▶ **How to complete this task**
Write out the records once more, exactly, and keep any image out.

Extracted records
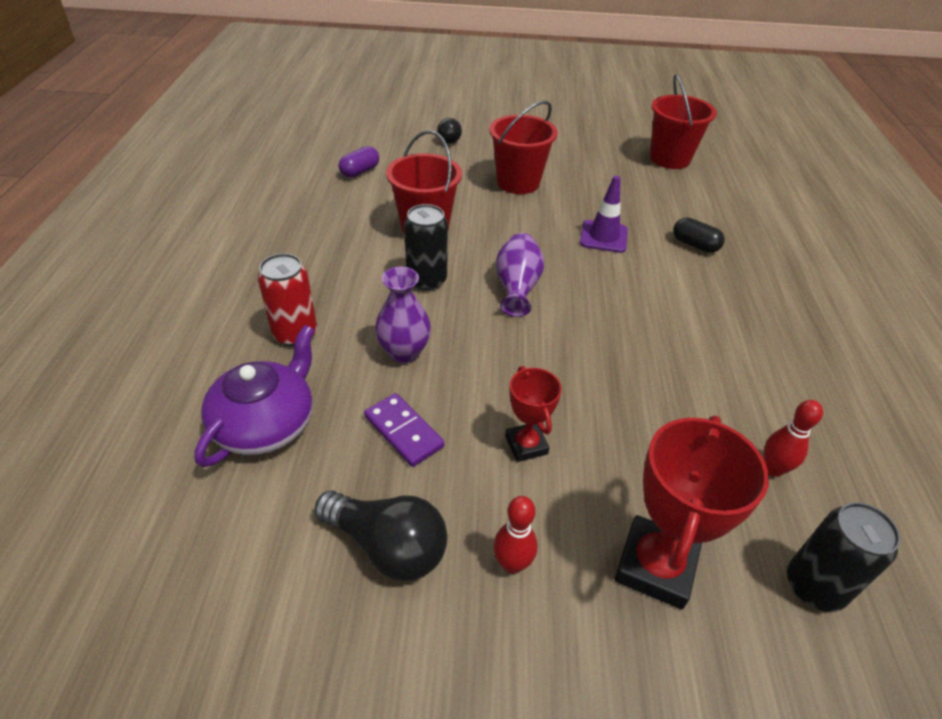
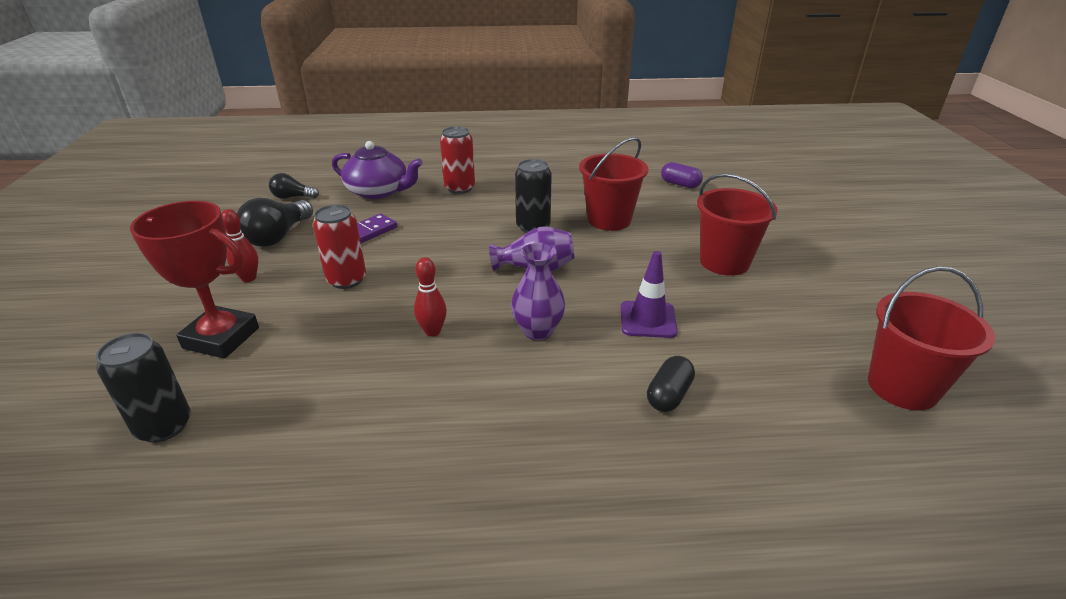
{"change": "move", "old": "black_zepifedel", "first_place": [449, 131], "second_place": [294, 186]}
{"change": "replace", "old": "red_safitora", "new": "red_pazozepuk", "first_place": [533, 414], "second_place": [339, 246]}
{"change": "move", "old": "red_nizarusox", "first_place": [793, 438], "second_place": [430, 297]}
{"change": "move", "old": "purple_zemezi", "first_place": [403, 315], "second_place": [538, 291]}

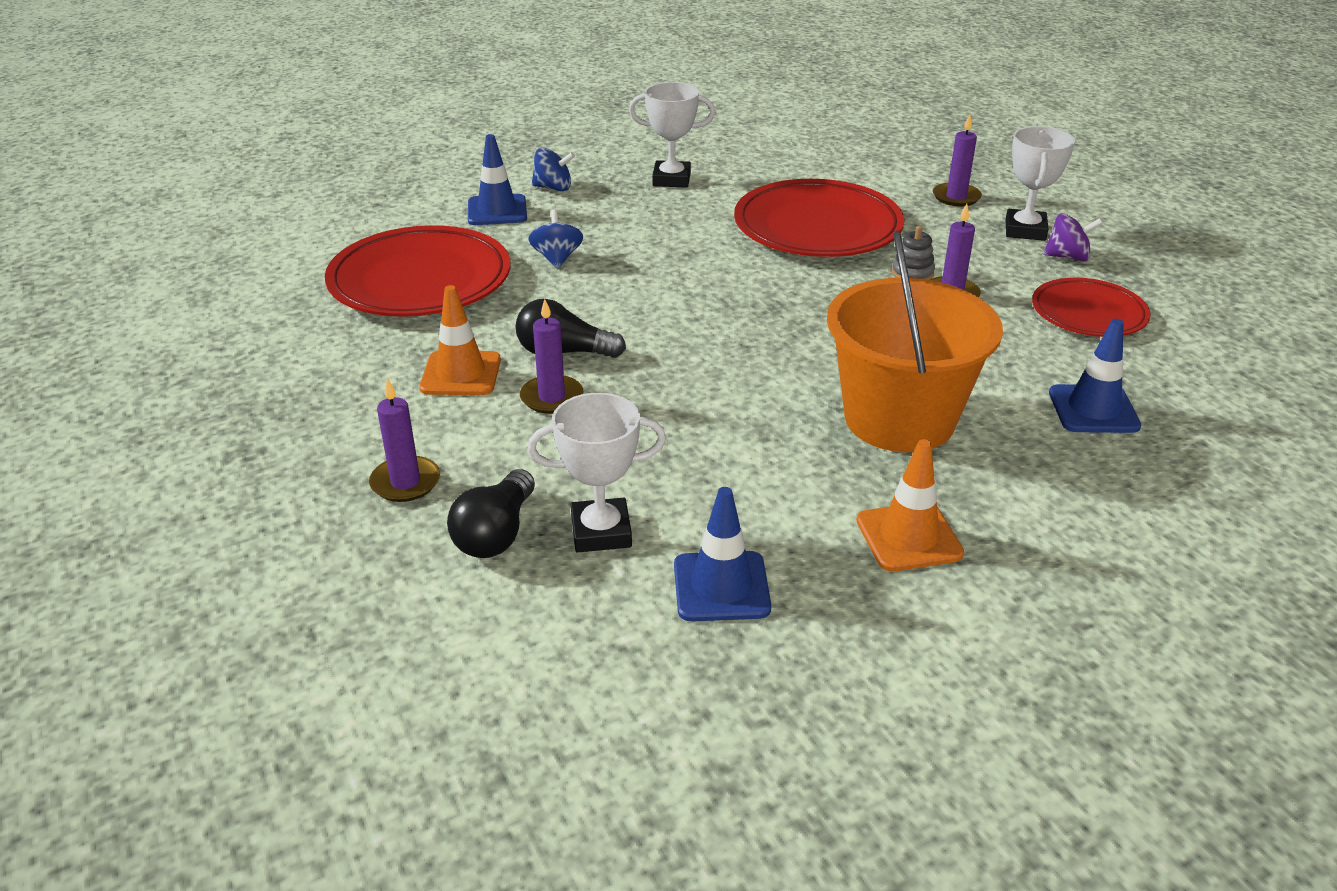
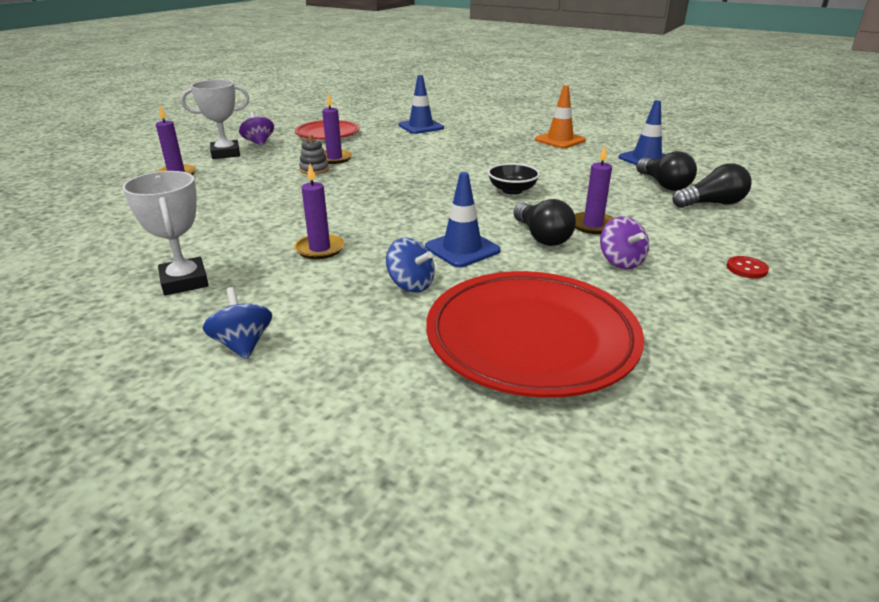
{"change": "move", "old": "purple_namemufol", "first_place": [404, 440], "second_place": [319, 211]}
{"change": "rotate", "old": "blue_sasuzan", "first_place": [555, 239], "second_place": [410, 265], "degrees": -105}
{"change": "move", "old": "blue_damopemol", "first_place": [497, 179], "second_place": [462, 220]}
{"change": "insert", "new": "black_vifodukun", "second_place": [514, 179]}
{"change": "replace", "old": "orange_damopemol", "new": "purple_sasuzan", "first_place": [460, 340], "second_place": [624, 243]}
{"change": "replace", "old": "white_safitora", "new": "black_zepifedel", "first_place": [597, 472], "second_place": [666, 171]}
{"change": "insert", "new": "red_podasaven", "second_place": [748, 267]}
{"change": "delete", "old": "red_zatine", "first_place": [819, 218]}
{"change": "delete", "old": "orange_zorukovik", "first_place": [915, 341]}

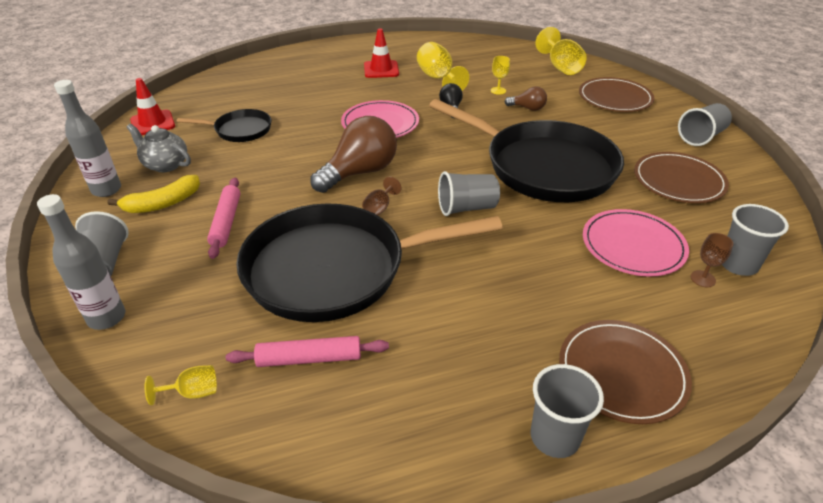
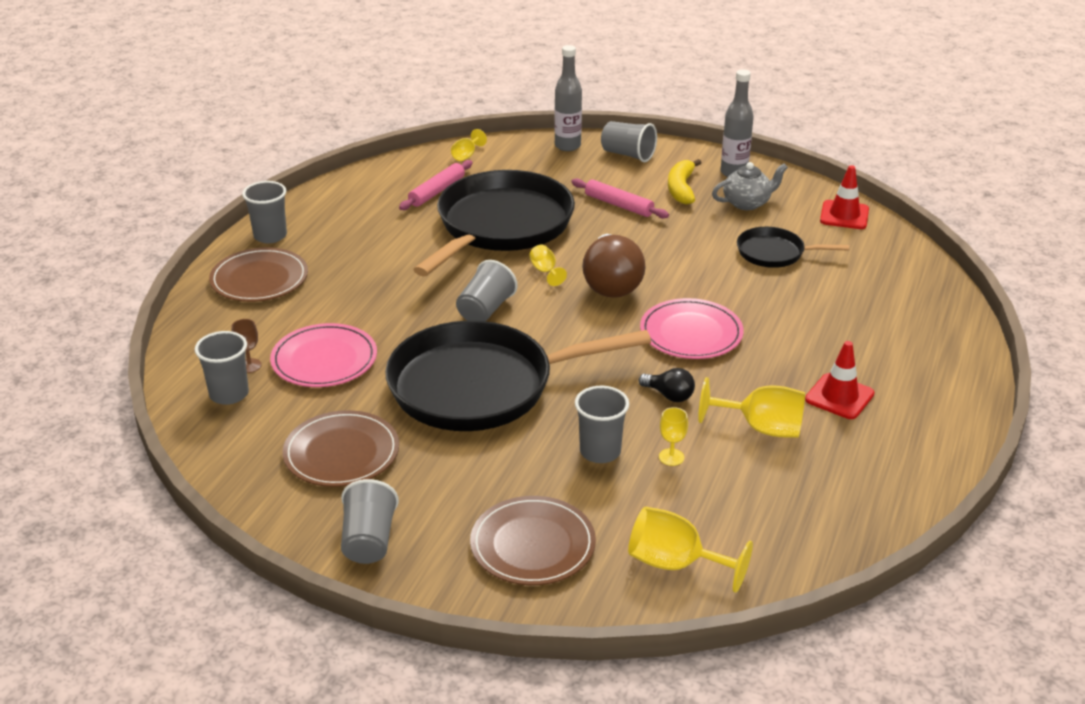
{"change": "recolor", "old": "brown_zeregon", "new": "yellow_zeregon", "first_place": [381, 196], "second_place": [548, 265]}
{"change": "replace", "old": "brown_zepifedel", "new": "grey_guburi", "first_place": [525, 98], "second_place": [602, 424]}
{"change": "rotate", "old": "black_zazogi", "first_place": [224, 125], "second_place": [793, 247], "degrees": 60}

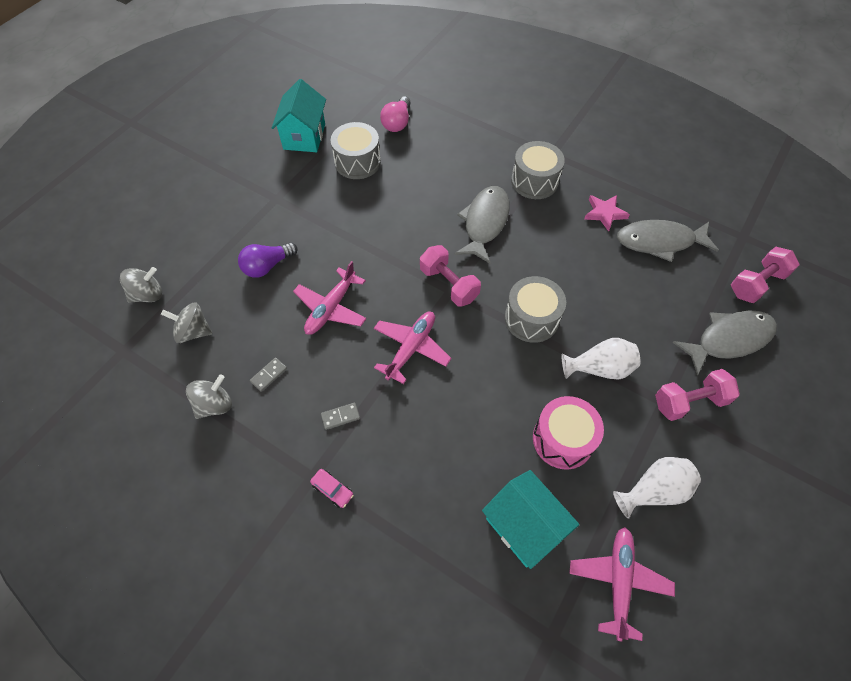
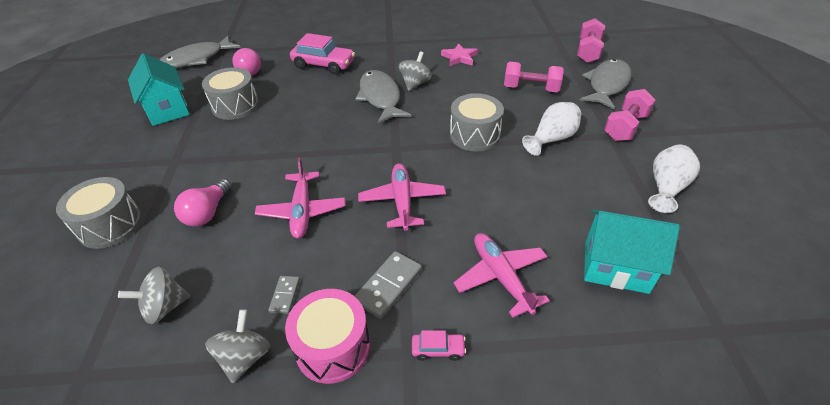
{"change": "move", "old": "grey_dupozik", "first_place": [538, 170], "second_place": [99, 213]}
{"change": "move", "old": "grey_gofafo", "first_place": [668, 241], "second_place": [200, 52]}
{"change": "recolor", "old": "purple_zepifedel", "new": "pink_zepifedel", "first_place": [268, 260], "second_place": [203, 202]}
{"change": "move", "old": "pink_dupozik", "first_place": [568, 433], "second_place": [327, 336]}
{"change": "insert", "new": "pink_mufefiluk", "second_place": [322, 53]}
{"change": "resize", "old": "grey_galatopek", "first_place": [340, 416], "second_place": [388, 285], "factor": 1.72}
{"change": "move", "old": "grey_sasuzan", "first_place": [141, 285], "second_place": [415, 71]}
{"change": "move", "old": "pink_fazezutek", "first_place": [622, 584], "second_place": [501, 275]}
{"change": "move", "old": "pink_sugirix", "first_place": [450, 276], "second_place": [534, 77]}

▶ **Written solution**
{"change": "move", "old": "black_zepifedel", "first_place": [449, 131], "second_place": [294, 186]}
{"change": "replace", "old": "red_safitora", "new": "red_pazozepuk", "first_place": [533, 414], "second_place": [339, 246]}
{"change": "move", "old": "red_nizarusox", "first_place": [793, 438], "second_place": [430, 297]}
{"change": "move", "old": "purple_zemezi", "first_place": [403, 315], "second_place": [538, 291]}

{"change": "move", "old": "purple_namemufol", "first_place": [404, 440], "second_place": [319, 211]}
{"change": "rotate", "old": "blue_sasuzan", "first_place": [555, 239], "second_place": [410, 265], "degrees": -105}
{"change": "move", "old": "blue_damopemol", "first_place": [497, 179], "second_place": [462, 220]}
{"change": "insert", "new": "black_vifodukun", "second_place": [514, 179]}
{"change": "replace", "old": "orange_damopemol", "new": "purple_sasuzan", "first_place": [460, 340], "second_place": [624, 243]}
{"change": "replace", "old": "white_safitora", "new": "black_zepifedel", "first_place": [597, 472], "second_place": [666, 171]}
{"change": "insert", "new": "red_podasaven", "second_place": [748, 267]}
{"change": "delete", "old": "red_zatine", "first_place": [819, 218]}
{"change": "delete", "old": "orange_zorukovik", "first_place": [915, 341]}

{"change": "recolor", "old": "brown_zeregon", "new": "yellow_zeregon", "first_place": [381, 196], "second_place": [548, 265]}
{"change": "replace", "old": "brown_zepifedel", "new": "grey_guburi", "first_place": [525, 98], "second_place": [602, 424]}
{"change": "rotate", "old": "black_zazogi", "first_place": [224, 125], "second_place": [793, 247], "degrees": 60}

{"change": "move", "old": "grey_dupozik", "first_place": [538, 170], "second_place": [99, 213]}
{"change": "move", "old": "grey_gofafo", "first_place": [668, 241], "second_place": [200, 52]}
{"change": "recolor", "old": "purple_zepifedel", "new": "pink_zepifedel", "first_place": [268, 260], "second_place": [203, 202]}
{"change": "move", "old": "pink_dupozik", "first_place": [568, 433], "second_place": [327, 336]}
{"change": "insert", "new": "pink_mufefiluk", "second_place": [322, 53]}
{"change": "resize", "old": "grey_galatopek", "first_place": [340, 416], "second_place": [388, 285], "factor": 1.72}
{"change": "move", "old": "grey_sasuzan", "first_place": [141, 285], "second_place": [415, 71]}
{"change": "move", "old": "pink_fazezutek", "first_place": [622, 584], "second_place": [501, 275]}
{"change": "move", "old": "pink_sugirix", "first_place": [450, 276], "second_place": [534, 77]}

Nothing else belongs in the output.